• _Problem details_: List each line in the rows below that contains the string "instrumentName", and copy every such line in full.

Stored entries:
....

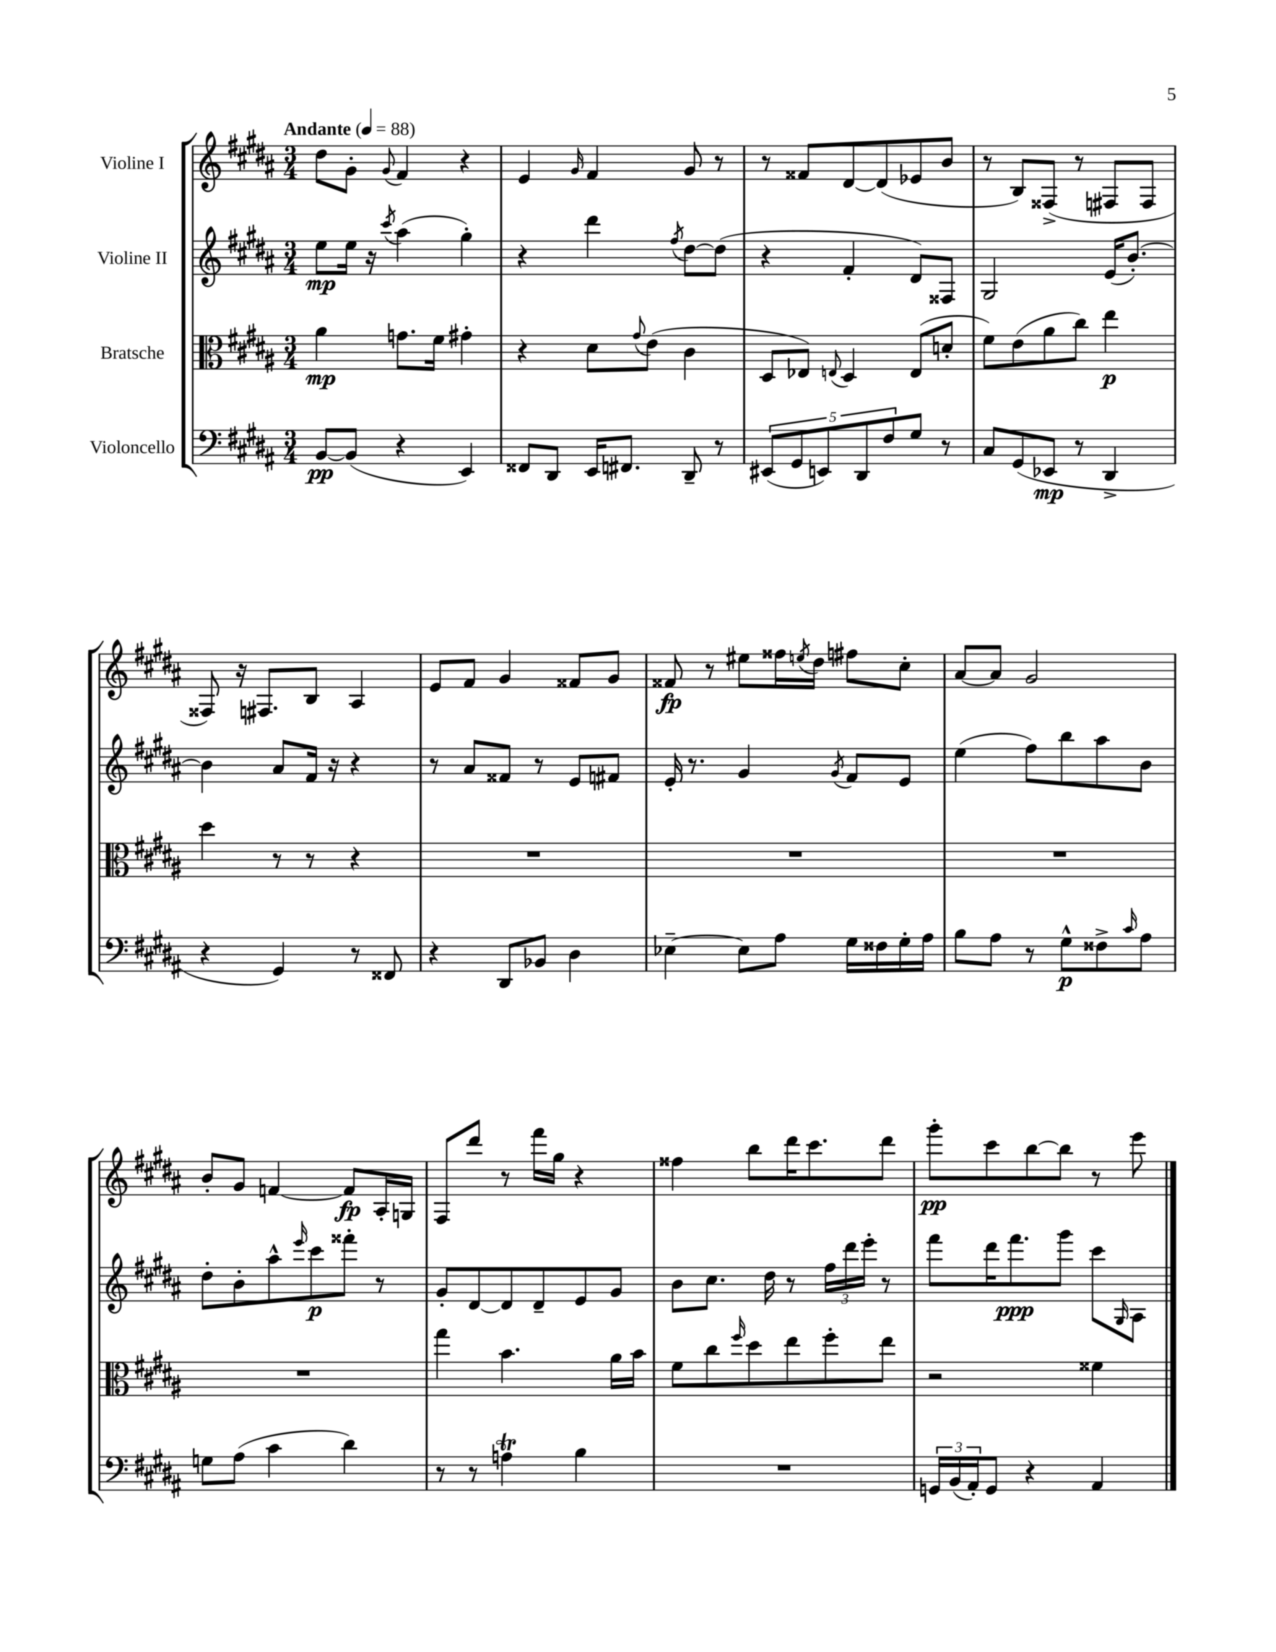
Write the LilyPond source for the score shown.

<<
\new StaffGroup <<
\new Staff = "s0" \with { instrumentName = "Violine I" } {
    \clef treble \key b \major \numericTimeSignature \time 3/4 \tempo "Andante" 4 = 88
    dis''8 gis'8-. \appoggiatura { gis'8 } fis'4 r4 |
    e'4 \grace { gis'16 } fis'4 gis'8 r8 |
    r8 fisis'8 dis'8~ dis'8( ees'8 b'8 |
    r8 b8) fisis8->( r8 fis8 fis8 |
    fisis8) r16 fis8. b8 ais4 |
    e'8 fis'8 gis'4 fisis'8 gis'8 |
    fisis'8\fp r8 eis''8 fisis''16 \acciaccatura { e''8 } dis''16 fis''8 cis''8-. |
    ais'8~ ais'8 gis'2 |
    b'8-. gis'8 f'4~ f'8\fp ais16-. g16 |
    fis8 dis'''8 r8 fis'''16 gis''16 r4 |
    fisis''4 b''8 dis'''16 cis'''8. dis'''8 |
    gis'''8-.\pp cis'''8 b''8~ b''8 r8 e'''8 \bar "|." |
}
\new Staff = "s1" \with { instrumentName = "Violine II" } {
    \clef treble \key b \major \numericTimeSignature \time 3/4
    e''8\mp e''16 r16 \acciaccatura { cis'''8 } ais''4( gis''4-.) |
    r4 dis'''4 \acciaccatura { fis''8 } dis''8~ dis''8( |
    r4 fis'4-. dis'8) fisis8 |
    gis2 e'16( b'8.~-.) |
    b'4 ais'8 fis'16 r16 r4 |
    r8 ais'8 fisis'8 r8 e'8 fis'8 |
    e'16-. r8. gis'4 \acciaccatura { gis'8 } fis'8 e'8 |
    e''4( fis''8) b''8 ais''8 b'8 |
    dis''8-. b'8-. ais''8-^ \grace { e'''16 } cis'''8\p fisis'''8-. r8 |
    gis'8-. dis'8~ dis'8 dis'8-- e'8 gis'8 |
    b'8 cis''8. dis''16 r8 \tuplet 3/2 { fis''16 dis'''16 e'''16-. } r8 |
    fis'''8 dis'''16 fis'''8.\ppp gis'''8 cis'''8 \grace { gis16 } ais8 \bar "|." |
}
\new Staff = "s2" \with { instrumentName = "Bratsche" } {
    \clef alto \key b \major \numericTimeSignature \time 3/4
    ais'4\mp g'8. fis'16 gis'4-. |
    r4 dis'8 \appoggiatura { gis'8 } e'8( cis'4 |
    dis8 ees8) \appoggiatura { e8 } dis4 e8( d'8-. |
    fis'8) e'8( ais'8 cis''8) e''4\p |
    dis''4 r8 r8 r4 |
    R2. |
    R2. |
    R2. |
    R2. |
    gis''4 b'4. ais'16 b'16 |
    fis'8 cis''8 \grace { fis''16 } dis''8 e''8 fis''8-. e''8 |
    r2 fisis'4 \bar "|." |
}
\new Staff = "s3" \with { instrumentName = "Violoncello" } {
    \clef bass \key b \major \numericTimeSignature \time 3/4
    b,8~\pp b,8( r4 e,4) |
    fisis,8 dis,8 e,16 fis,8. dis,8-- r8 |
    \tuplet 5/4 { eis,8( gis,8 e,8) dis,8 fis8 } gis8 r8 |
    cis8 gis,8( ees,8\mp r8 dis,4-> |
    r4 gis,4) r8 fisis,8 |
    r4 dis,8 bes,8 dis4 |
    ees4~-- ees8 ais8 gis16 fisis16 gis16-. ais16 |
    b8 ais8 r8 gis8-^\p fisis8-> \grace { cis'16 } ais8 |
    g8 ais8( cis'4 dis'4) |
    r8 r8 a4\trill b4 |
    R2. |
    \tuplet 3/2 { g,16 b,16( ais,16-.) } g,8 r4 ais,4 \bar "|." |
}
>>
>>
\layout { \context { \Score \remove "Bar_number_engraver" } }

....

• _Result for this task_:
\new Staff = "s0" \with { instrumentName = "Violine I" } {
\new Staff = "s1" \with { instrumentName = "Violine II" } {
\new Staff = "s2" \with { instrumentName = "Bratsche" } {
\new Staff = "s3" \with { instrumentName = "Violoncello" } {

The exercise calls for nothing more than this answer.